Start of EXTRACTED RECORDS
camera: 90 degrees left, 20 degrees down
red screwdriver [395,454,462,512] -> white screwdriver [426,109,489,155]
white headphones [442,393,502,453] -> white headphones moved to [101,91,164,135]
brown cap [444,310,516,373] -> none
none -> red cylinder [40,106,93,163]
End of EXTRACTED RECORDS
Start of EXTRACTED RECORDS
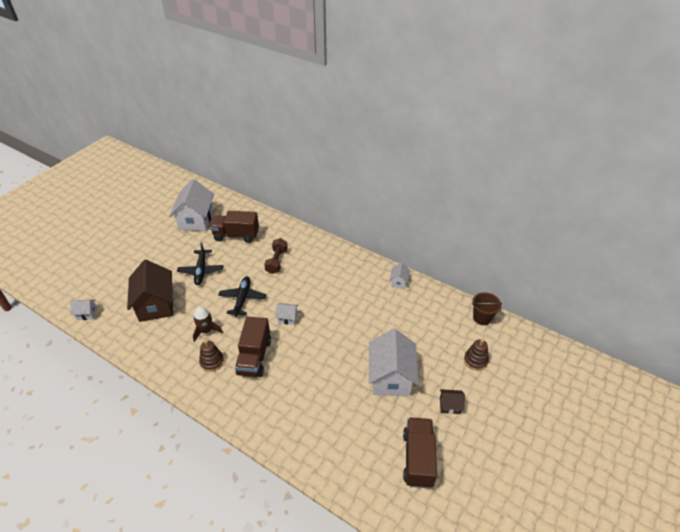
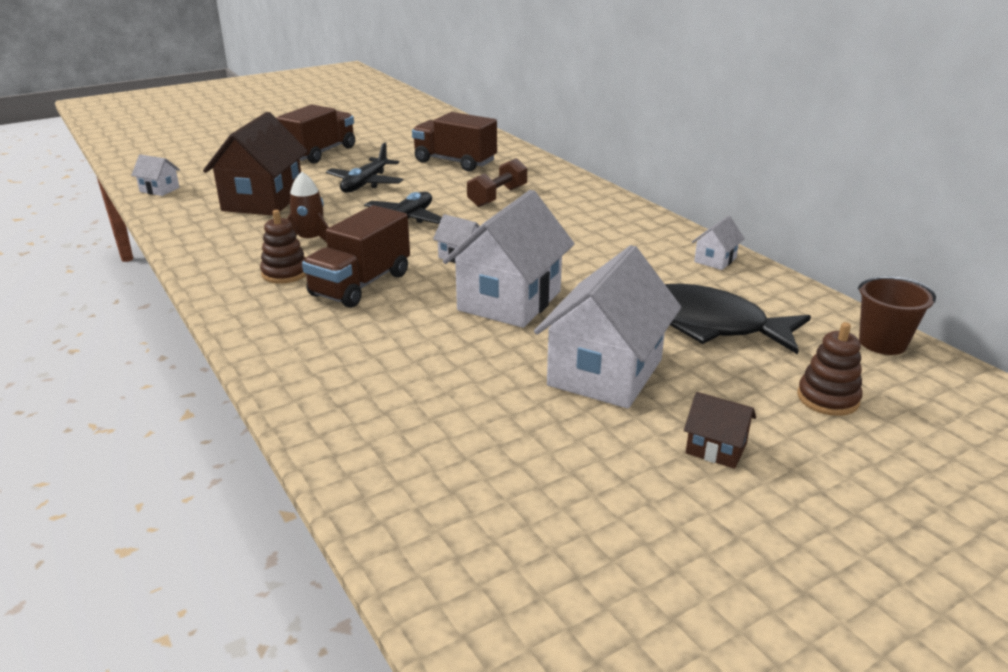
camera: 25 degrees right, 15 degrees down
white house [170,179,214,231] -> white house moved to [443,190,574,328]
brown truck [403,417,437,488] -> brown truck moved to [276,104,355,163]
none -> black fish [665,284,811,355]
End of EXTRACTED RECORDS
### EXERCISE AIM
Please make an exact copy of the lines above from the line with "white house [170,179,214,231]" through the line with "none -> black fish [665,284,811,355]", both ends included.

### ANSWER TO THE PROBLEM
white house [170,179,214,231] -> white house moved to [443,190,574,328]
brown truck [403,417,437,488] -> brown truck moved to [276,104,355,163]
none -> black fish [665,284,811,355]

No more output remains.